Building changes across images:
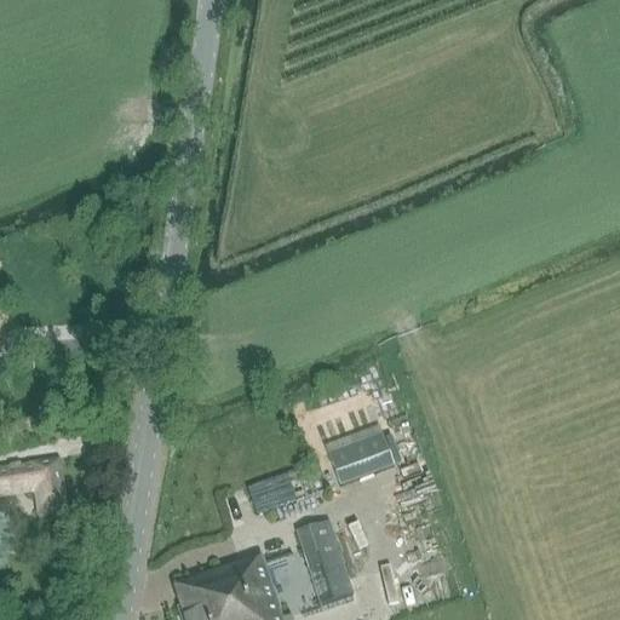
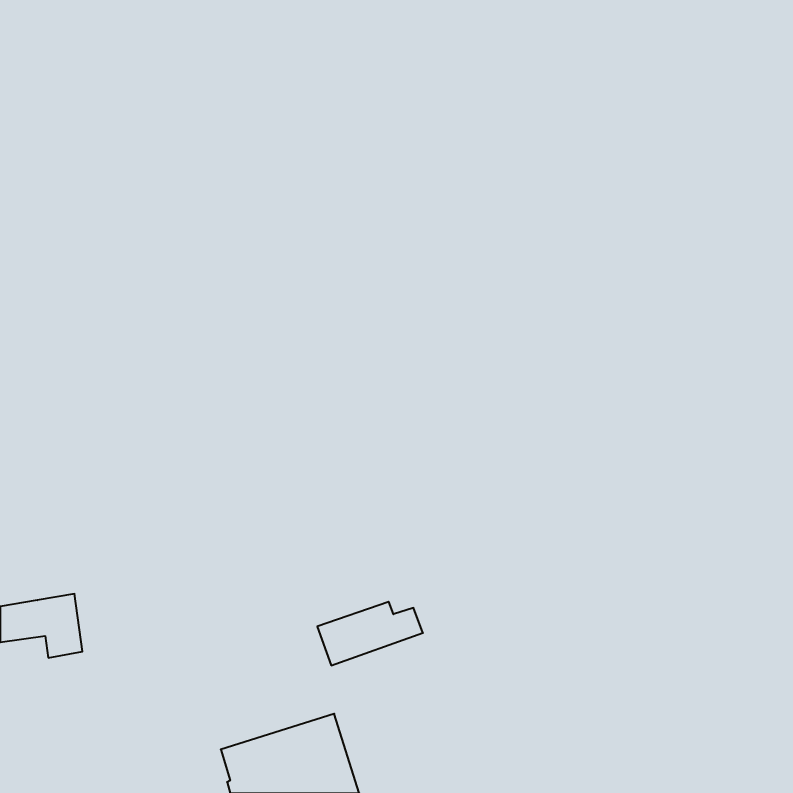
building: [332,437,394,473] -> none
building: [297,523,355,607] -> none

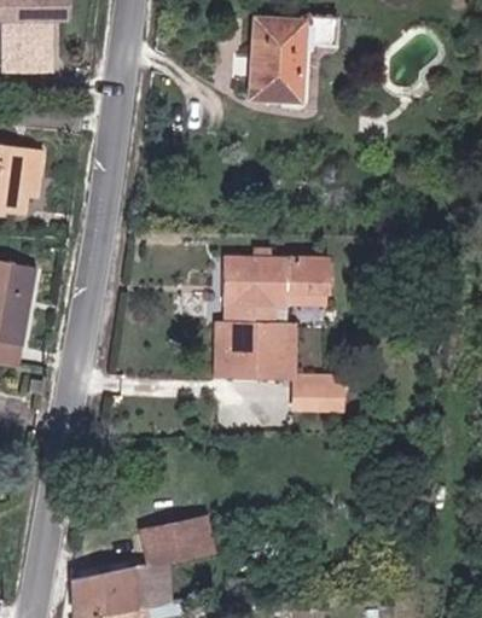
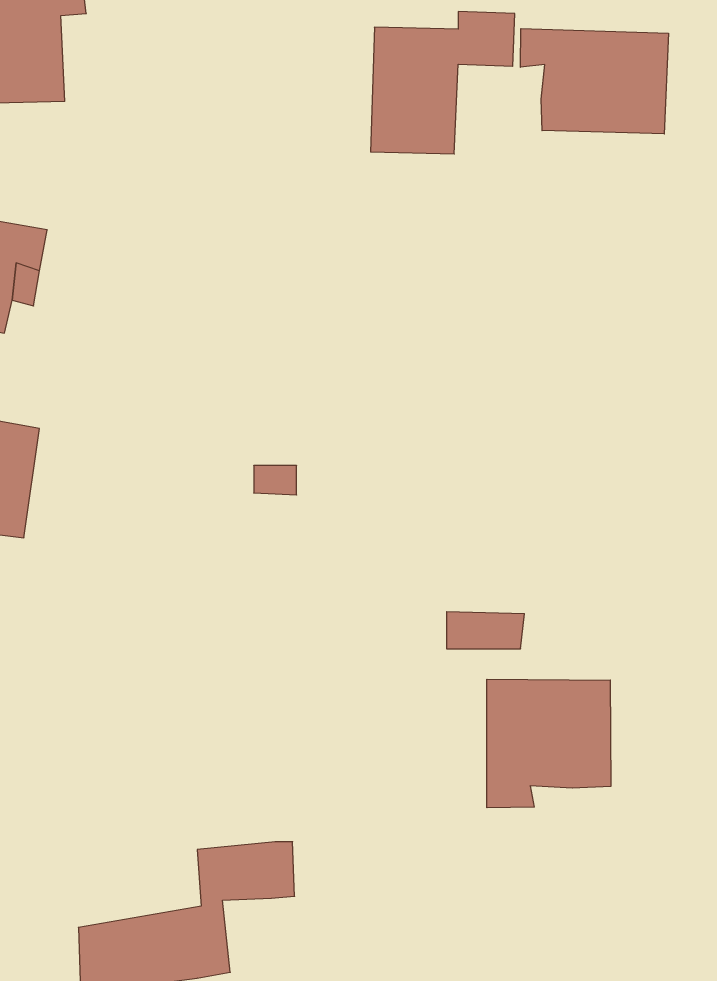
building: none -> [520,29,668,134]
building: [208,256,323,377] -> none
building: none -> [487,679,611,808]

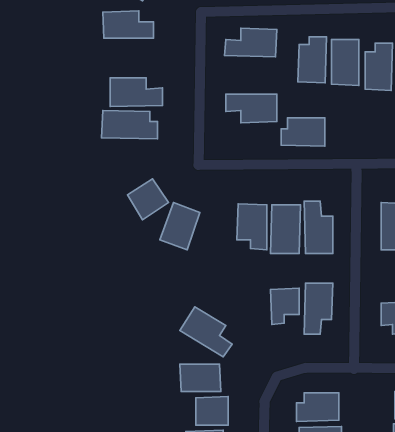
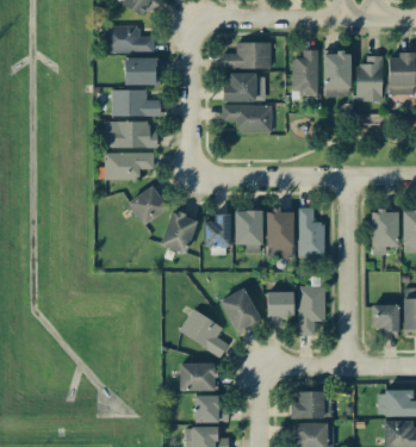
building: none -> [124,57,159,85]
building: [281,118,325,146] -> [223,74,265,101]
building: none -> [105,153,154,180]
building: none -> [204,213,231,247]
building: none -> [219,287,261,333]

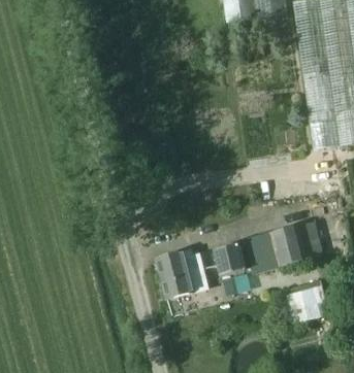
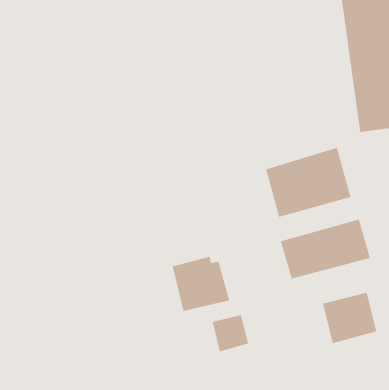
building: none -> [265,147,352,218]
building: [214,243,245,275] -> [212,314,249,353]

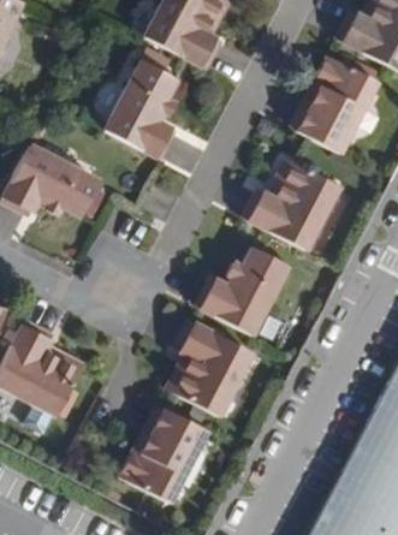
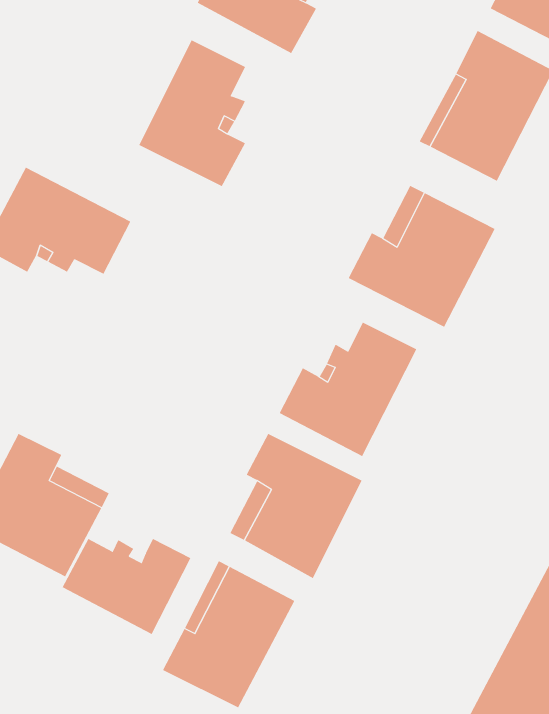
building: none -> [62,538,191,635]

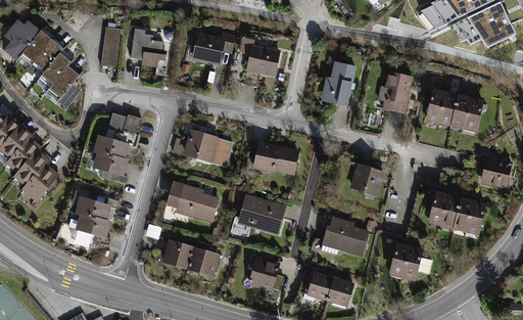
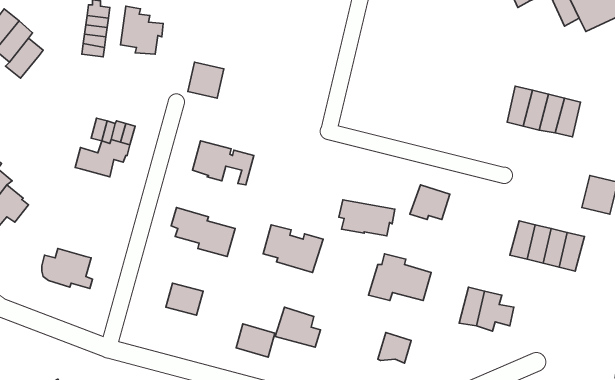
building: [196,36,224,63] -> [188,62,224,98]
building: [247,47,279,75] -> none
building: [324,63,353,105] -> none
building: [49,66,79,108] -> none
building: [377,72,412,113] -> none
building: [254,145,297,173] -> [339,200,395,236]
building: [94,153,126,184] -> none
building: [72,190,118,221] -> none
building: [188,247,218,273] -> [236,324,275,357]
building: [302,273,333,302] -> none

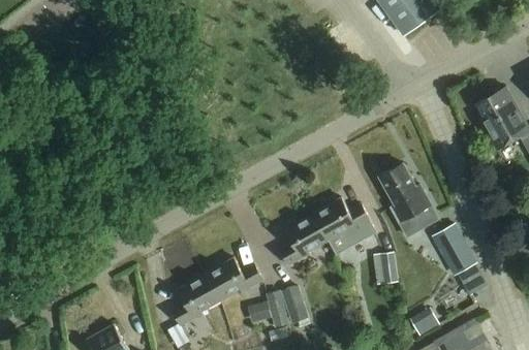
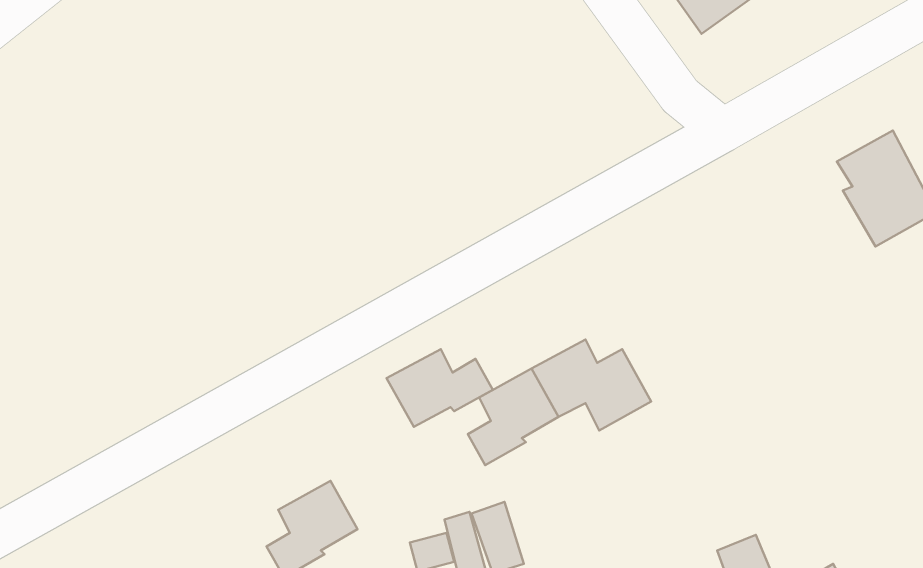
building: [378,163,438,228] -> none
building: [434,224,476,274] -> none
building: [372,253,397,285] -> none
building: [205,258,261,299] -> [387,349,493,427]

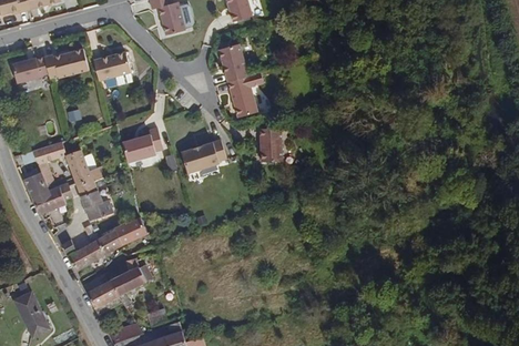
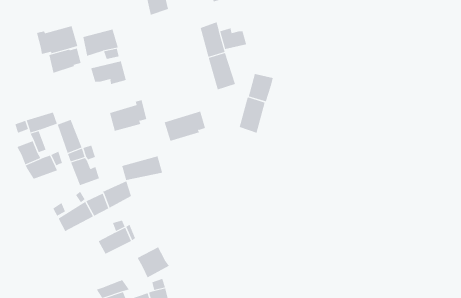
building: none -> [220,28,247,50]
building: [12,55,48,83] -> [49,48,81,73]
building: none -> [91,61,126,85]
building: none -> [248,73,273,102]
building: none -> [122,155,163,181]
building: [86,281,122,315] -> [137,246,170,278]
building: [16,293,49,336] -> none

» **Instruction**
From the first line of the entries above down to the line holding "building: none -> [62,538,191,635]", quote each line exactly and nothing else, skipping pictures.

» **Response area**
building: [332,437,394,473] -> none
building: [297,523,355,607] -> none

building: none -> [520,29,668,134]
building: [208,256,323,377] -> none
building: none -> [487,679,611,808]

building: none -> [124,57,159,85]
building: [281,118,325,146] -> [223,74,265,101]
building: none -> [105,153,154,180]
building: none -> [204,213,231,247]
building: none -> [219,287,261,333]

building: none -> [265,147,352,218]
building: [214,243,245,275] -> [212,314,249,353]

building: none -> [62,538,191,635]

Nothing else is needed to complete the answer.